> _Required work_
From the line with "blue candle [565,363,607,427]" through the final line, please write out the listing exactly, including both of those lines.

> _The data_
Content starts

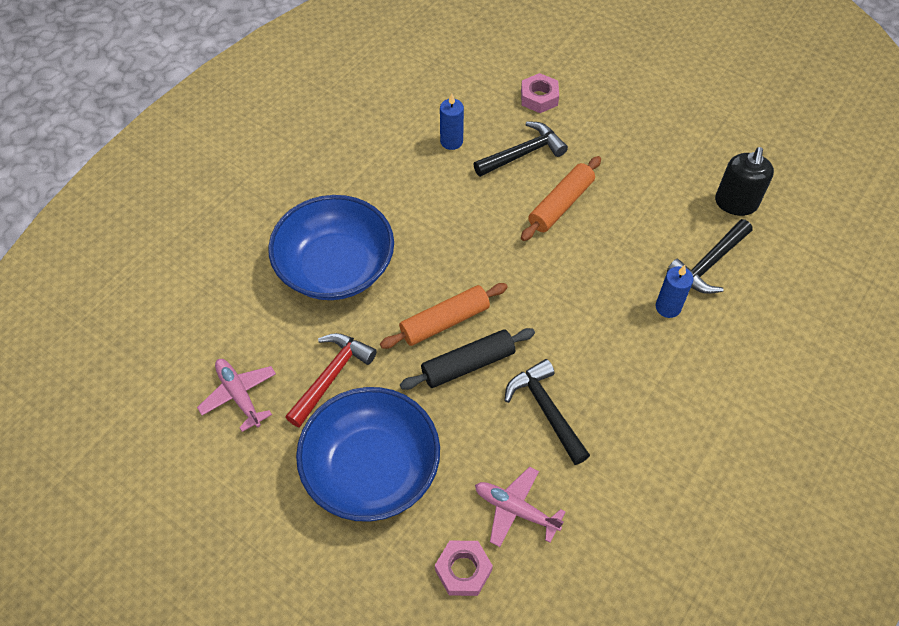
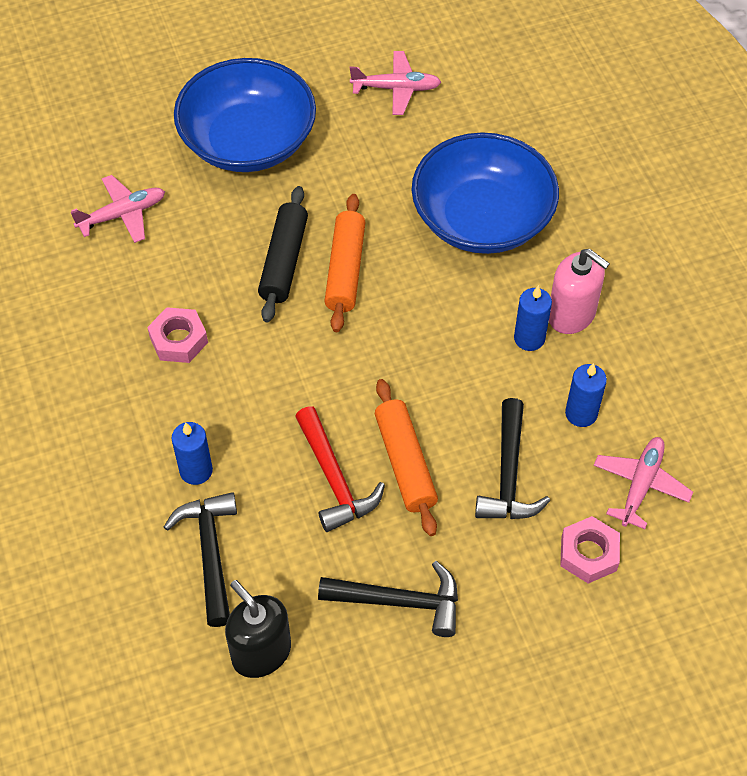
camera: 125 degrees right, 0 degrees up
red hammer [286,333,377,428] -> red hammer moved to [295,406,385,532]
pink nut [435,541,493,596] -> pink nut moved to [147,307,208,363]
black hammer [504,359,590,465] -> black hammer moved to [318,561,458,637]
none -> blue candle [514,285,552,351]
none -> pink soap dispenser [549,249,610,334]
none -> pink plane [593,437,693,529]

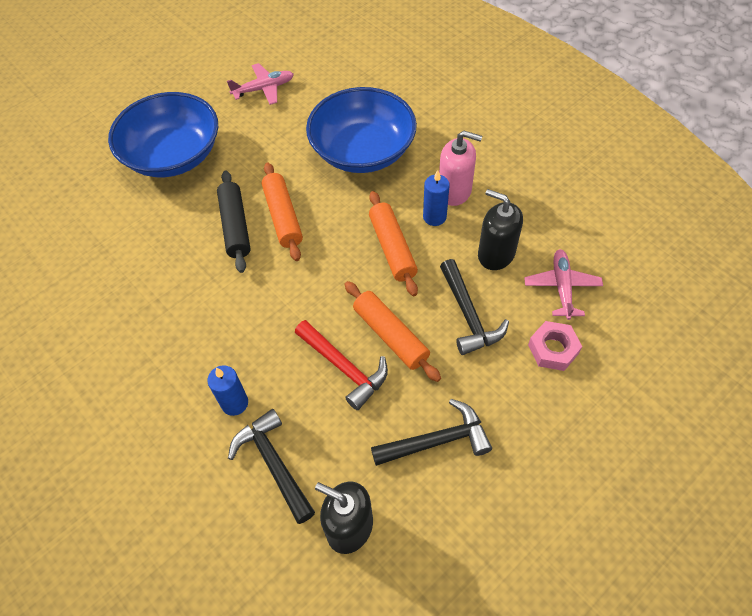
camera: 20 degrees left, 0 degrees up
pink plane [70,175,165,243] -> none
pink nut [147,307,208,363] -> none
blue candle [565,363,607,427] -> black soap dispenser [478,189,523,270]
none -> orange rolling pin [369,191,418,296]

Content ends

> _Solution_
blue candle [565,363,607,427] -> black soap dispenser [478,189,523,270]
none -> orange rolling pin [369,191,418,296]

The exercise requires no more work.